▶ _Work order_: Return each line exactly as written. Begin with the first line of the entries and end with the line that has "brown key: [49,81,121,124]".

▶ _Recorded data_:
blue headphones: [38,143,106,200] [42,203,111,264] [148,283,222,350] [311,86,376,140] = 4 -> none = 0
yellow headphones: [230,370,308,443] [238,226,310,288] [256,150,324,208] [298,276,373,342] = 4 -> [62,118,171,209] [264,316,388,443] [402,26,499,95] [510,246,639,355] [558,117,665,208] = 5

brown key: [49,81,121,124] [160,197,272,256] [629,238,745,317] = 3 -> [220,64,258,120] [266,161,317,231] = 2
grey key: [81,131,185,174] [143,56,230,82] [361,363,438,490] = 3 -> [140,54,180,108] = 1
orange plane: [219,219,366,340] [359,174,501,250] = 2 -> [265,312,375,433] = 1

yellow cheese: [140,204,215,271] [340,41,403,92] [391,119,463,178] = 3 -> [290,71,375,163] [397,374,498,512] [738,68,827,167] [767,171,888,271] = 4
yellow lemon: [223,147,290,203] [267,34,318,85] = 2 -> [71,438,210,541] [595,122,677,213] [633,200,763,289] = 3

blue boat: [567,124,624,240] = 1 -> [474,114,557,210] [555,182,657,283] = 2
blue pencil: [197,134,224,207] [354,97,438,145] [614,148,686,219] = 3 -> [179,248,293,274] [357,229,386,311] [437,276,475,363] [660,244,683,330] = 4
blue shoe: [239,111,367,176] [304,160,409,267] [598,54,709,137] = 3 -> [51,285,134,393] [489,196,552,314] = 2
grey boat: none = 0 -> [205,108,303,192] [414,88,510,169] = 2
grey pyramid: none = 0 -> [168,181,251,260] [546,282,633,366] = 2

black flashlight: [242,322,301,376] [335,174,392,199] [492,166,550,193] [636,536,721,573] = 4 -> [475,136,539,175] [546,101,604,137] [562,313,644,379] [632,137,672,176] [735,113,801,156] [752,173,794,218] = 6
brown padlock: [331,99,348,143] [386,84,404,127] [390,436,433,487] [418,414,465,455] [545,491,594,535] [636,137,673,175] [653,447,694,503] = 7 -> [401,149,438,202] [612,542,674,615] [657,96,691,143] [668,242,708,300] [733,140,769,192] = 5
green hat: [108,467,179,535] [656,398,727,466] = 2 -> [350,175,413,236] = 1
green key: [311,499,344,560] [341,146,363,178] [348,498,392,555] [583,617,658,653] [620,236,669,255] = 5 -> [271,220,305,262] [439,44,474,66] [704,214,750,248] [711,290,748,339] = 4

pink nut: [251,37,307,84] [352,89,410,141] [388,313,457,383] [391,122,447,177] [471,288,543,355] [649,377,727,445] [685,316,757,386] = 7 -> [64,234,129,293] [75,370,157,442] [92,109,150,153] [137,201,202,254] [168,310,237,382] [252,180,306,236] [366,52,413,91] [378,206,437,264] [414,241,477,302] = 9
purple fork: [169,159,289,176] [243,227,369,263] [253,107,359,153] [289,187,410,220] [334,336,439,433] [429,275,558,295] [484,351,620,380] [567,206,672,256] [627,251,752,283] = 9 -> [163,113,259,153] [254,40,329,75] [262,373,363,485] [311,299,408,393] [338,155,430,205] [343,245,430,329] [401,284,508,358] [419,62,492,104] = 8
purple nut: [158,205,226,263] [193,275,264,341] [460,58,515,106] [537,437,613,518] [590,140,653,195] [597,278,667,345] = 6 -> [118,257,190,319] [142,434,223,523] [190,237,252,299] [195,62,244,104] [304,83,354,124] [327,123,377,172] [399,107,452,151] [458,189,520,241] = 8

▶ _Result for this exercise_:
blue headphones: [38,143,106,200] [42,203,111,264] [148,283,222,350] [311,86,376,140] = 4 -> none = 0
yellow headphones: [230,370,308,443] [238,226,310,288] [256,150,324,208] [298,276,373,342] = 4 -> [62,118,171,209] [264,316,388,443] [402,26,499,95] [510,246,639,355] [558,117,665,208] = 5

brown key: [49,81,121,124] [160,197,272,256] [629,238,745,317] = 3 -> [220,64,258,120] [266,161,317,231] = 2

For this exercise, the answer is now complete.